**SOURCE RECORDS:**
-*-*-
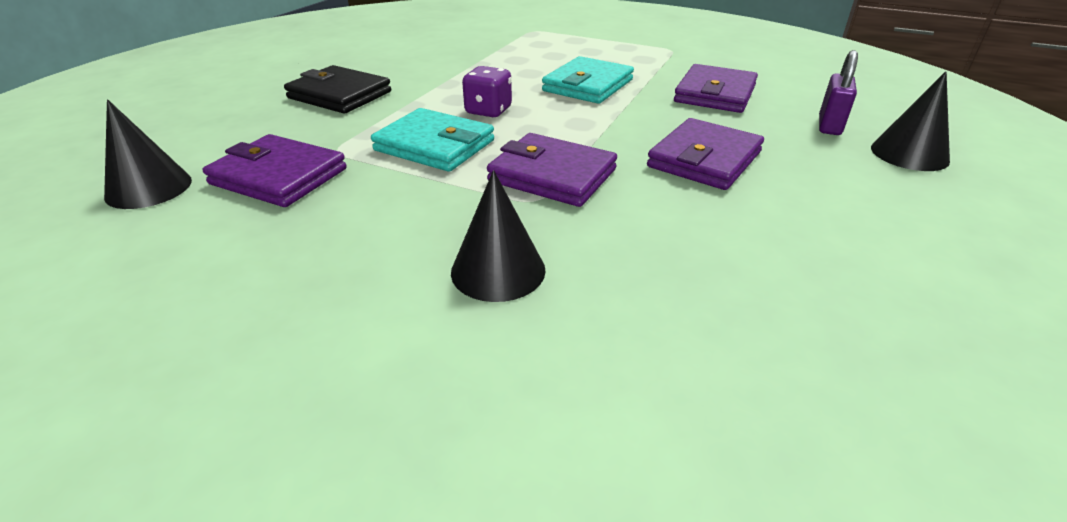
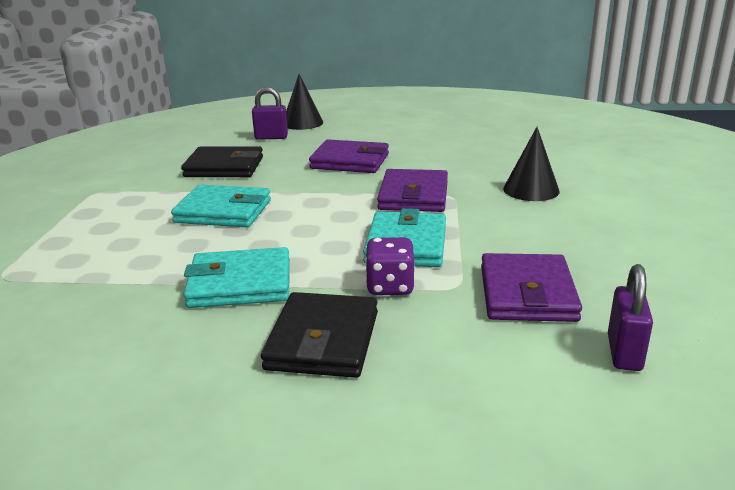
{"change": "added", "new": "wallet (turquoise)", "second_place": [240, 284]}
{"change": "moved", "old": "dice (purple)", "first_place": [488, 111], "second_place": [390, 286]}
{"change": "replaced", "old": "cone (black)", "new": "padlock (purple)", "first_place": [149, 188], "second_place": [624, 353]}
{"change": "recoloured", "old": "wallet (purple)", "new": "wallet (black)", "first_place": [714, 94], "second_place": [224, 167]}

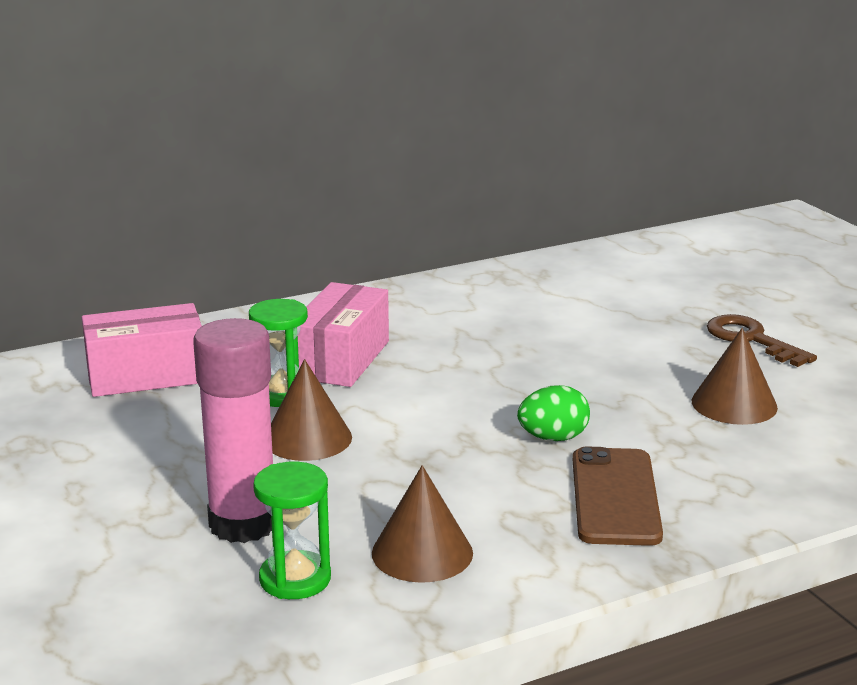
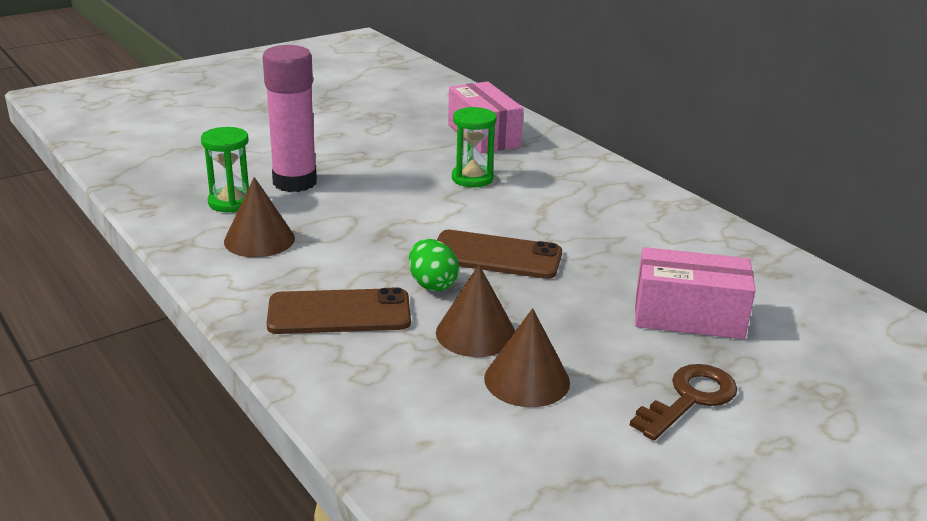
{"change": "added", "new": "phone (brown)", "second_place": [496, 256]}
{"change": "moved", "old": "cone (brown)", "first_place": [307, 438], "second_place": [475, 333]}
{"change": "moved", "old": "box (pink)", "first_place": [341, 359], "second_place": [688, 316]}

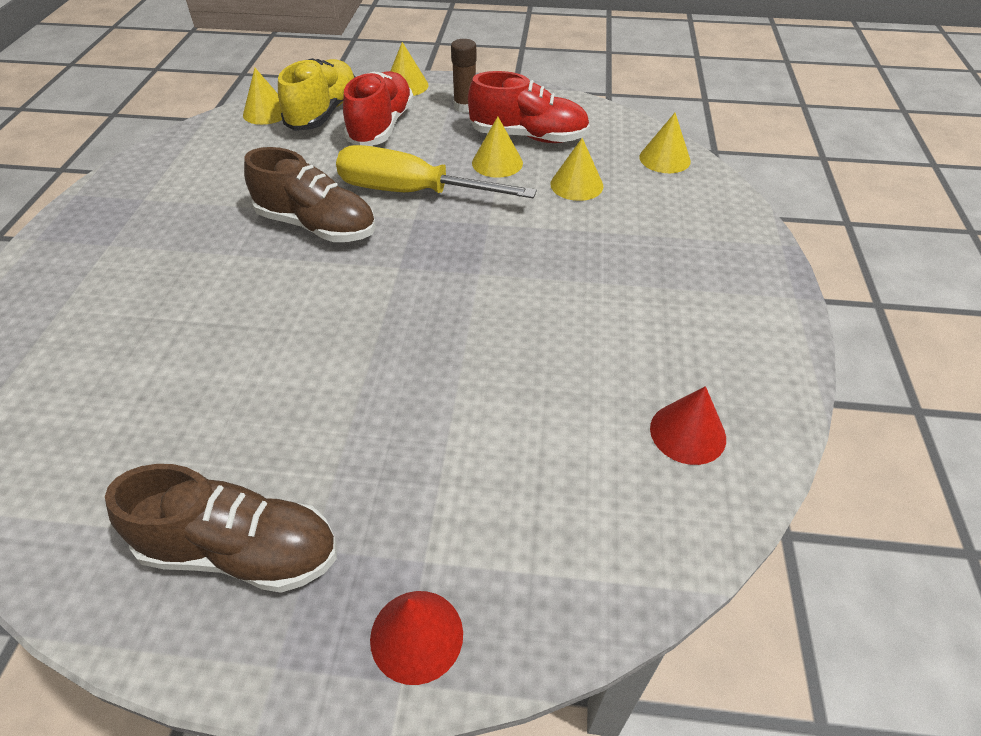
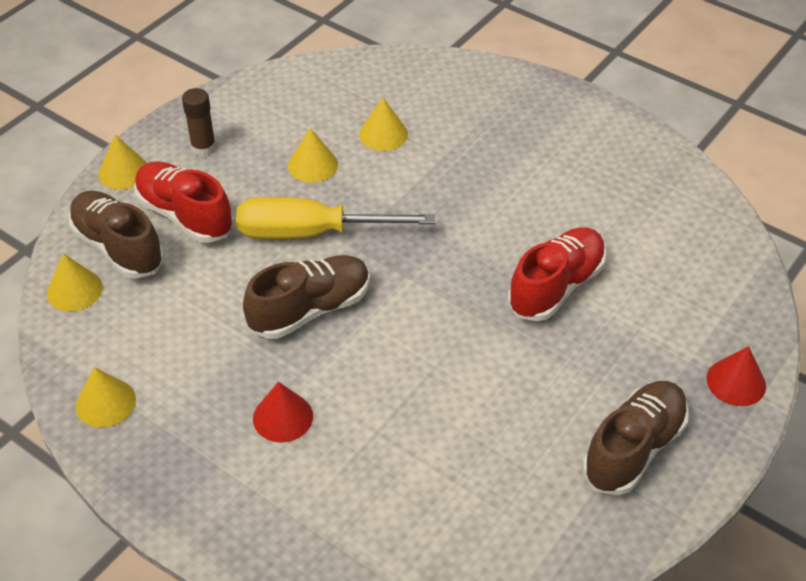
{"change": "moved", "old": "shoe (red)", "first_place": [528, 137], "second_place": [556, 287]}
{"change": "moved", "old": "cone (yellow)", "first_place": [664, 159], "second_place": [105, 402]}
{"change": "moved", "old": "cone (red)", "first_place": [687, 433], "second_place": [283, 417]}
{"change": "recoloured", "old": "shoe (yellow)", "new": "shoe (brown)", "first_place": [323, 113], "second_place": [118, 247]}
{"change": "turned", "old": "screwdriver (yellow)", "first_place": [412, 192], "second_place": [311, 233], "degrees": 45}

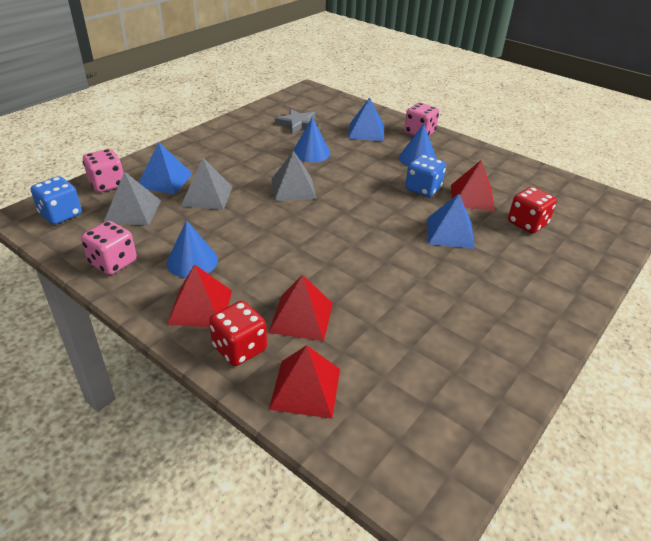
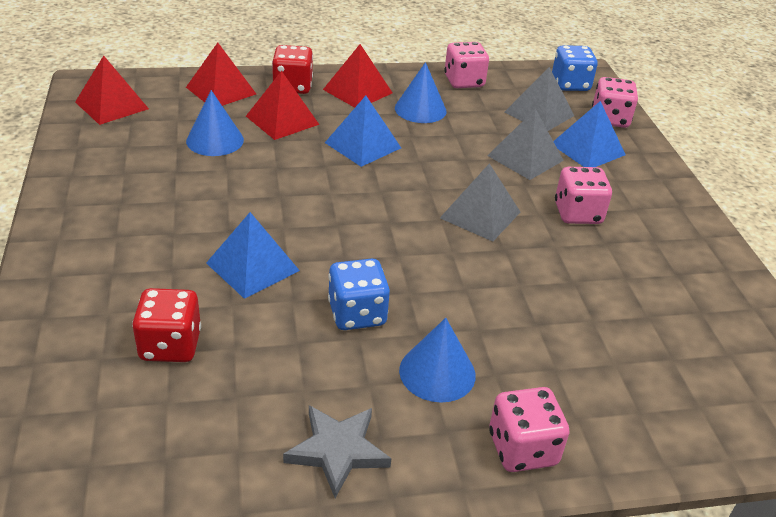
{"change": "added", "new": "dice (pink)", "second_place": [577, 213]}
{"change": "moved", "old": "star (grey)", "first_place": [298, 124], "second_place": [337, 451]}
{"change": "moved", "old": "cone (blue)", "first_place": [311, 152], "second_place": [215, 140]}
{"change": "moved", "old": "pyramid (blue)", "first_place": [366, 132], "second_place": [363, 145]}
{"change": "moved", "old": "pyramid (red)", "first_place": [472, 197], "second_place": [112, 105]}

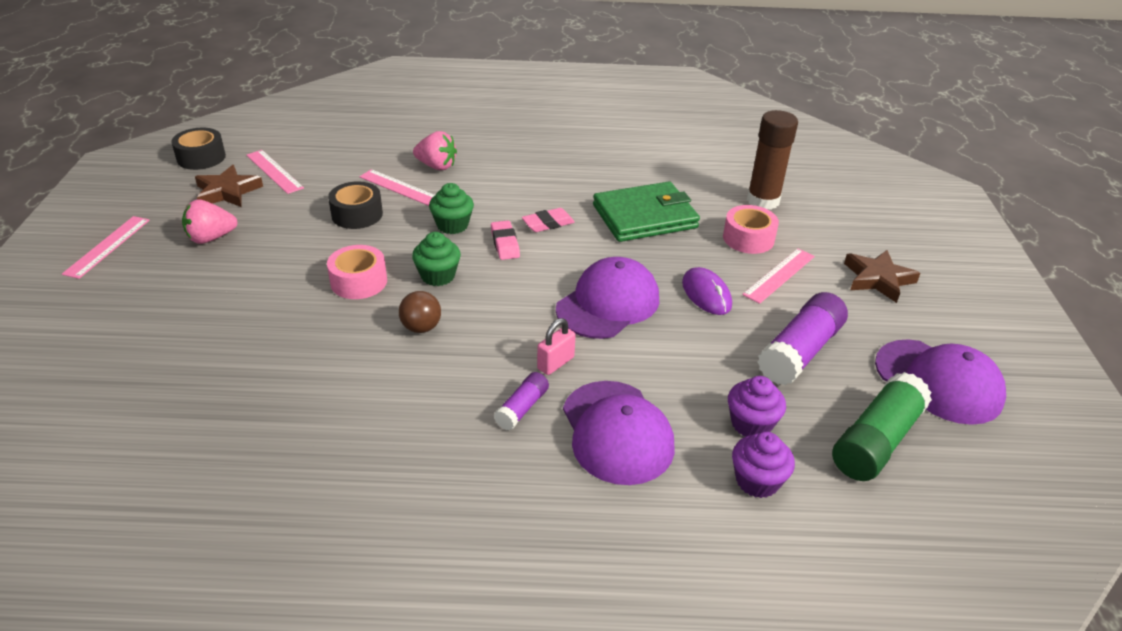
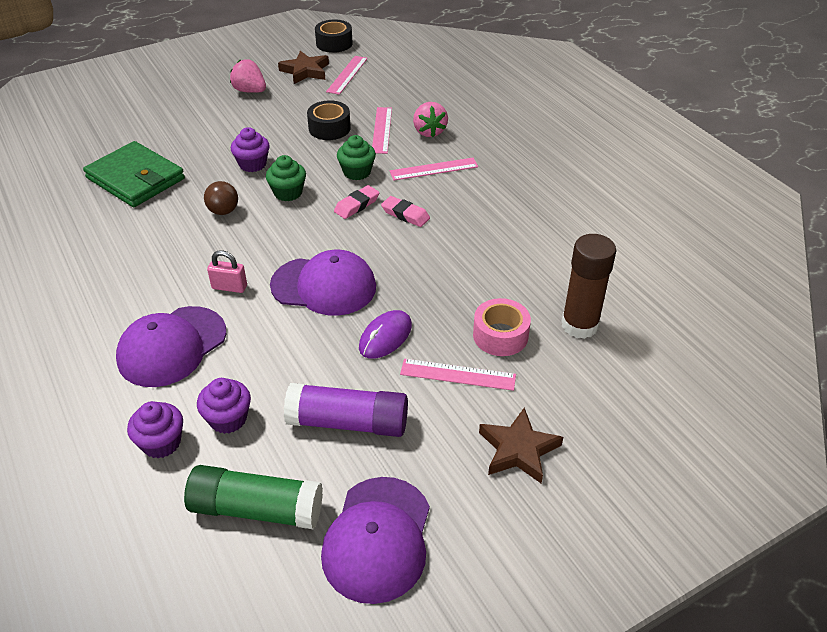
{"change": "removed", "old": "glue stick (purple)", "first_place": [522, 408]}
{"change": "moved", "old": "ruler (pink)", "first_place": [107, 246], "second_place": [434, 169]}
{"change": "moved", "old": "wallet (green)", "first_place": [644, 217], "second_place": [135, 178]}
{"change": "replaced", "old": "tape (pink)", "new": "cupcake (purple)", "first_place": [359, 281], "second_place": [252, 164]}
-*-*-
**ASSIGNMENT:** Work through the records above and count the lines that hold the string "blue". Please give only that figure.

**EXPECTED ANSWER:** 2